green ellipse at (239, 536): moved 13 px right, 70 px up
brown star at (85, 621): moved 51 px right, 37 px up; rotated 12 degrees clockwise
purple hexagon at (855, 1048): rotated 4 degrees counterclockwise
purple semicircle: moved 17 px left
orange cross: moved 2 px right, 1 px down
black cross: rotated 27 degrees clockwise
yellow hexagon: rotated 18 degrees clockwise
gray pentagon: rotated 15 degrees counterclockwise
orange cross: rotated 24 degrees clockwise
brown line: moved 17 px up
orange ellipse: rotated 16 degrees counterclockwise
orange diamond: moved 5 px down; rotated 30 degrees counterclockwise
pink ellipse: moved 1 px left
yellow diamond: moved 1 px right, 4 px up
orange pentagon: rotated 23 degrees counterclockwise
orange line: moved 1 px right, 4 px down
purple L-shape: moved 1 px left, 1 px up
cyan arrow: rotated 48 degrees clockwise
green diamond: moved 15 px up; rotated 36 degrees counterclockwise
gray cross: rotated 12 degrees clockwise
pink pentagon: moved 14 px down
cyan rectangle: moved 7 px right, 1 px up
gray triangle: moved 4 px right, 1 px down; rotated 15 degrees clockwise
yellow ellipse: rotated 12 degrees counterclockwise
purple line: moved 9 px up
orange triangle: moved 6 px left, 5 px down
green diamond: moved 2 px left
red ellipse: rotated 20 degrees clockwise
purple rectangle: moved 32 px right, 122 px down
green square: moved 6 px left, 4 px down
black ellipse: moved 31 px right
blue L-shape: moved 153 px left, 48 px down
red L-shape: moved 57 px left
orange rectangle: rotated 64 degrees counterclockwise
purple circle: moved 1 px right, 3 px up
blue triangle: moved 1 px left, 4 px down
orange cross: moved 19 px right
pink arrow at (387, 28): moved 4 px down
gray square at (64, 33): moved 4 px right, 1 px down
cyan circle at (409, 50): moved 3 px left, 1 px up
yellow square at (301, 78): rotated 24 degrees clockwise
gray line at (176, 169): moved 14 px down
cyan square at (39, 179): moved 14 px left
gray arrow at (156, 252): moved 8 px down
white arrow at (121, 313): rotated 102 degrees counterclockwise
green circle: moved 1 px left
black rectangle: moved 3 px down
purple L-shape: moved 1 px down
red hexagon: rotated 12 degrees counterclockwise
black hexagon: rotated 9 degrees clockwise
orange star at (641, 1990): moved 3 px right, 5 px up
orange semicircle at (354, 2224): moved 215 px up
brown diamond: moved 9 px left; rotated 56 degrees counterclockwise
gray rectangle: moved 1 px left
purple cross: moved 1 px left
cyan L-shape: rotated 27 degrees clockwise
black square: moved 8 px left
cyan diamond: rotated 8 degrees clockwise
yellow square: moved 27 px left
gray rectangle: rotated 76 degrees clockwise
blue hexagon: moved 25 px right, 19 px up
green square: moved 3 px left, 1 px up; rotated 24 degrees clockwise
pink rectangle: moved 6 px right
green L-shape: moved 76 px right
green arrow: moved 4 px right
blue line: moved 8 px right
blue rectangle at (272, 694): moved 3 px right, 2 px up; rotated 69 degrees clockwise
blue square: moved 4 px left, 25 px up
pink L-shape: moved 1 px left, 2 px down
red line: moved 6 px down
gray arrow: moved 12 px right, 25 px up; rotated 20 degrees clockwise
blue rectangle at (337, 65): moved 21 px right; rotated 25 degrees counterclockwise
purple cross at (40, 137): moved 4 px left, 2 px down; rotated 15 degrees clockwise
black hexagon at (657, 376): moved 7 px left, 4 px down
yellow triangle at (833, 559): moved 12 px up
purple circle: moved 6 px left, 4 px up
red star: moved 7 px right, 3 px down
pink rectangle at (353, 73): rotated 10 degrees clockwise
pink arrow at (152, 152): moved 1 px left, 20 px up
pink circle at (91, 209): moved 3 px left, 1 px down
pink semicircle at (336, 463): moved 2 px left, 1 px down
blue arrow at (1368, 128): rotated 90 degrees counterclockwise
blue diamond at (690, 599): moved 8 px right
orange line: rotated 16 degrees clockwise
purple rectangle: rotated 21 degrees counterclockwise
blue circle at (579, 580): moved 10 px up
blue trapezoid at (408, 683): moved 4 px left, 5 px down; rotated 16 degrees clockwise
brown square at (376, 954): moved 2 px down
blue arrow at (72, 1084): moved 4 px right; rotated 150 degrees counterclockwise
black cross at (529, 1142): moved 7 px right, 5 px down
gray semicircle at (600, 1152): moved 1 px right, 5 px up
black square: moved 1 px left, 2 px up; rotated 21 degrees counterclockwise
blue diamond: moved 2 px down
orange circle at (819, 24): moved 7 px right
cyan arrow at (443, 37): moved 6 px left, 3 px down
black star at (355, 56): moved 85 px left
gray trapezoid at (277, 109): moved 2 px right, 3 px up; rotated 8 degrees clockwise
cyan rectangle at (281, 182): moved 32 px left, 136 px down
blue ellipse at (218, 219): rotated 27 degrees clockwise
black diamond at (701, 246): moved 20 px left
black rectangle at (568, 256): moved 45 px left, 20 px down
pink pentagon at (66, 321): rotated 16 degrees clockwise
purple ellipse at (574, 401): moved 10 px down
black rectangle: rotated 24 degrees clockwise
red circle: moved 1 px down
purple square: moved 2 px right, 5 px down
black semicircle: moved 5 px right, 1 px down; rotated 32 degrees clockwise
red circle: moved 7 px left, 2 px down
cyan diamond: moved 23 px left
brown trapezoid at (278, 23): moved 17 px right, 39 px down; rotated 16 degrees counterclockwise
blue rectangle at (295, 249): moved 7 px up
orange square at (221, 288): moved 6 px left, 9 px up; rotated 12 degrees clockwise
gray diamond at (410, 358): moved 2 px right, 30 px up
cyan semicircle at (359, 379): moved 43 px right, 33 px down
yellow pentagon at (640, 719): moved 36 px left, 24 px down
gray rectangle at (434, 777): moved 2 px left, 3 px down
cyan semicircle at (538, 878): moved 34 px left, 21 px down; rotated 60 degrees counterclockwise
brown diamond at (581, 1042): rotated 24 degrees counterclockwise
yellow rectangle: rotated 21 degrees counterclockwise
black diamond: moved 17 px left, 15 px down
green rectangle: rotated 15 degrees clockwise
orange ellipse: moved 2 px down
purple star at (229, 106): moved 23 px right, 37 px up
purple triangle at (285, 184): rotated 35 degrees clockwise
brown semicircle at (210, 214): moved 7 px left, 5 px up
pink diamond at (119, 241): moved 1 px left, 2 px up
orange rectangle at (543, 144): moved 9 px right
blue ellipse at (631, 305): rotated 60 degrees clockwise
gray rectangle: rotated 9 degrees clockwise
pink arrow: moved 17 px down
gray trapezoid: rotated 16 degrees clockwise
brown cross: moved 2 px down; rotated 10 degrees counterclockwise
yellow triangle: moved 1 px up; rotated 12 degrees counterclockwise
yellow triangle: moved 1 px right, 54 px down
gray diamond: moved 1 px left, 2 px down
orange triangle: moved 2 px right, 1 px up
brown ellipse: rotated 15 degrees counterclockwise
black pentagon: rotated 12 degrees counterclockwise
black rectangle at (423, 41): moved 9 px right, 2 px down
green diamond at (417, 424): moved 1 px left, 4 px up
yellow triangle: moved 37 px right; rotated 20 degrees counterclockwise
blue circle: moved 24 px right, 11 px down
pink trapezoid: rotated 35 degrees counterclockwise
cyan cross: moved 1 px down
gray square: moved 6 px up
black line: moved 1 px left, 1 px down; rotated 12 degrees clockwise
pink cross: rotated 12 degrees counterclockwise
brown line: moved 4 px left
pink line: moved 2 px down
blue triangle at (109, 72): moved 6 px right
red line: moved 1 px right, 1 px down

· · · ·

**Exercise description:** Put every row above into a JSON list of strings, one string per row, with blank lines left out.

**Answer to this task:**
[
  "green ellipse at (239, 536): moved 13 px right, 70 px up",
  "brown star at (85, 621): moved 51 px right, 37 px up; rotated 12 degrees clockwise",
  "purple hexagon at (855, 1048): rotated 4 degrees counterclockwise",
  "purple semicircle: moved 17 px left",
  "orange cross: moved 2 px right, 1 px down",
  "black cross: rotated 27 degrees clockwise",
  "yellow hexagon: rotated 18 degrees clockwise",
  "gray pentagon: rotated 15 degrees counterclockwise",
  "orange cross: rotated 24 degrees clockwise",
  "brown line: moved 17 px up",
  "orange ellipse: rotated 16 degrees counterclockwise",
  "orange diamond: moved 5 px down; rotated 30 degrees counterclockwise",
  "pink ellipse: moved 1 px left",
  "yellow diamond: moved 1 px right, 4 px up",
  "orange pentagon: rotated 23 degrees counterclockwise",
  "orange line: moved 1 px right, 4 px down",
  "purple L-shape: moved 1 px left, 1 px up",
  "cyan arrow: rotated 48 degrees clockwise",
  "green diamond: moved 15 px up; rotated 36 degrees counterclockwise",
  "gray cross: rotated 12 degrees clockwise",
  "pink pentagon: moved 14 px down",
  "cyan rectangle: moved 7 px right, 1 px up",
  "gray triangle: moved 4 px right, 1 px down; rotated 15 degrees clockwise",
  "yellow ellipse: rotated 12 degrees counterclockwise",
  "purple line: moved 9 px up",
  "orange triangle: moved 6 px left, 5 px down",
  "green diamond: moved 2 px left",
  "red ellipse: rotated 20 degrees clockwise",
  "purple rectangle: moved 32 px right, 122 px down",
  "green square: moved 6 px left, 4 px down",
  "black ellipse: moved 31 px right",
  "blue L-shape: moved 153 px left, 48 px down",
  "red L-shape: moved 57 px left",
  "orange rectangle: rotated 64 degrees counterclockwise",
  "purple circle: moved 1 px right, 3 px up",
  "blue triangle: moved 1 px left, 4 px down",
  "orange cross: moved 19 px right",
  "pink arrow at (387, 28): moved 4 px down",
  "gray square at (64, 33): moved 4 px right, 1 px down",
  "cyan circle at (409, 50): moved 3 px left, 1 px up",
  "yellow square at (301, 78): rotated 24 degrees clockwise",
  "gray line at (176, 169): moved 14 px down",
  "cyan square at (39, 179): moved 14 px left",
  "gray arrow at (156, 252): moved 8 px down",
  "white arrow at (121, 313): rotated 102 degrees counterclockwise",
  "green circle: moved 1 px left",
  "black rectangle: moved 3 px down",
  "purple L-shape: moved 1 px down",
  "red hexagon: rotated 12 degrees counterclockwise",
  "black hexagon: rotated 9 degrees clockwise",
  "orange star at (641, 1990): moved 3 px right, 5 px up",
  "orange semicircle at (354, 2224): moved 215 px up",
  "brown diamond: moved 9 px left; rotated 56 degrees counterclockwise",
  "gray rectangle: moved 1 px left",
  "purple cross: moved 1 px left",
  "cyan L-shape: rotated 27 degrees clockwise",
  "black square: moved 8 px left",
  "cyan diamond: rotated 8 degrees clockwise",
  "yellow square: moved 27 px left",
  "gray rectangle: rotated 76 degrees clockwise",
  "blue hexagon: moved 25 px right, 19 px up",
  "green square: moved 3 px left, 1 px up; rotated 24 degrees clockwise",
  "pink rectangle: moved 6 px right",
  "green L-shape: moved 76 px right",
  "green arrow: moved 4 px right",
  "blue line: moved 8 px right",
  "blue rectangle at (272, 694): moved 3 px right, 2 px up; rotated 69 degrees clockwise",
  "blue square: moved 4 px left, 25 px up",
  "pink L-shape: moved 1 px left, 2 px down",
  "red line: moved 6 px down",
  "gray arrow: moved 12 px right, 25 px up; rotated 20 degrees clockwise",
  "blue rectangle at (337, 65): moved 21 px right; rotated 25 degrees counterclockwise",
  "purple cross at (40, 137): moved 4 px left, 2 px down; rotated 15 degrees clockwise",
  "black hexagon at (657, 376): moved 7 px left, 4 px down",
  "yellow triangle at (833, 559): moved 12 px up",
  "purple circle: moved 6 px left, 4 px up",
  "red star: moved 7 px right, 3 px down",
  "pink rectangle at (353, 73): rotated 10 degrees clockwise",
  "pink arrow at (152, 152): moved 1 px left, 20 px up",
  "pink circle at (91, 209): moved 3 px left, 1 px down",
  "pink semicircle at (336, 463): moved 2 px left, 1 px down",
  "blue arrow at (1368, 128): rotated 90 degrees counterclockwise",
  "blue diamond at (690, 599): moved 8 px right",
  "orange line: rotated 16 degrees clockwise",
  "purple rectangle: rotated 21 degrees counterclockwise",
  "blue circle at (579, 580): moved 10 px up",
  "blue trapezoid at (408, 683): moved 4 px left, 5 px down; rotated 16 degrees clockwise",
  "brown square at (376, 954): moved 2 px down",
  "blue arrow at (72, 1084): moved 4 px right; rotated 150 degrees counterclockwise",
  "black cross at (529, 1142): moved 7 px right, 5 px down",
  "gray semicircle at (600, 1152): moved 1 px right, 5 px up",
  "black square: moved 1 px left, 2 px up; rotated 21 degrees counterclockwise",
  "blue diamond: moved 2 px down",
  "orange circle at (819, 24): moved 7 px right",
  "cyan arrow at (443, 37): moved 6 px left, 3 px down",
  "black star at (355, 56): moved 85 px left",
  "gray trapezoid at (277, 109): moved 2 px right, 3 px up; rotated 8 degrees clockwise",
  "cyan rectangle at (281, 182): moved 32 px left, 136 px down",
  "blue ellipse at (218, 219): rotated 27 degrees clockwise",
  "black diamond at (701, 246): moved 20 px left",
  "black rectangle at (568, 256): moved 45 px left, 20 px down",
  "pink pentagon at (66, 321): rotated 16 degrees clockwise",
  "purple ellipse at (574, 401): moved 10 px down",
  "black rectangle: rotated 24 degrees clockwise",
  "red circle: moved 1 px down",
  "purple square: moved 2 px right, 5 px down",
  "black semicircle: moved 5 px right, 1 px down; rotated 32 degrees clockwise",
  "red circle: moved 7 px left, 2 px down",
  "cyan diamond: moved 23 px left",
  "brown trapezoid at (278, 23): moved 17 px right, 39 px down; rotated 16 degrees counterclockwise",
  "blue rectangle at (295, 249): moved 7 px up",
  "orange square at (221, 288): moved 6 px left, 9 px up; rotated 12 degrees clockwise",
  "gray diamond at (410, 358): moved 2 px right, 30 px up",
  "cyan semicircle at (359, 379): moved 43 px right, 33 px down",
  "yellow pentagon at (640, 719): moved 36 px left, 24 px down",
  "gray rectangle at (434, 777): moved 2 px left, 3 px down",
  "cyan semicircle at (538, 878): moved 34 px left, 21 px down; rotated 60 degrees counterclockwise",
  "brown diamond at (581, 1042): rotated 24 degrees counterclockwise",
  "yellow rectangle: rotated 21 degrees counterclockwise",
  "black diamond: moved 17 px left, 15 px down",
  "green rectangle: rotated 15 degrees clockwise",
  "orange ellipse: moved 2 px down",
  "purple star at (229, 106): moved 23 px right, 37 px up",
  "purple triangle at (285, 184): rotated 35 degrees clockwise",
  "brown semicircle at (210, 214): moved 7 px left, 5 px up",
  "pink diamond at (119, 241): moved 1 px left, 2 px up",
  "orange rectangle at (543, 144): moved 9 px right",
  "blue ellipse at (631, 305): rotated 60 degrees clockwise",
  "gray rectangle: rotated 9 degrees clockwise",
  "pink arrow: moved 17 px down",
  "gray trapezoid: rotated 16 degrees clockwise",
  "brown cross: moved 2 px down; rotated 10 degrees counterclockwise",
  "yellow triangle: moved 1 px up; rotated 12 degrees counterclockwise",
  "yellow triangle: moved 1 px right, 54 px down",
  "gray diamond: moved 1 px left, 2 px down",
  "orange triangle: moved 2 px right, 1 px up",
  "brown ellipse: rotated 15 degrees counterclockwise",
  "black pentagon: rotated 12 degrees counterclockwise",
  "black rectangle at (423, 41): moved 9 px right, 2 px down",
  "green diamond at (417, 424): moved 1 px left, 4 px up",
  "yellow triangle: moved 37 px right; rotated 20 degrees counterclockwise",
  "blue circle: moved 24 px right, 11 px down",
  "pink trapezoid: rotated 35 degrees counterclockwise",
  "cyan cross: moved 1 px down",
  "gray square: moved 6 px up",
  "black line: moved 1 px left, 1 px down; rotated 12 degrees clockwise",
  "pink cross: rotated 12 degrees counterclockwise",
  "brown line: moved 4 px left",
  "pink line: moved 2 px down",
  "blue triangle at (109, 72): moved 6 px right",
  "red line: moved 1 px right, 1 px down"
]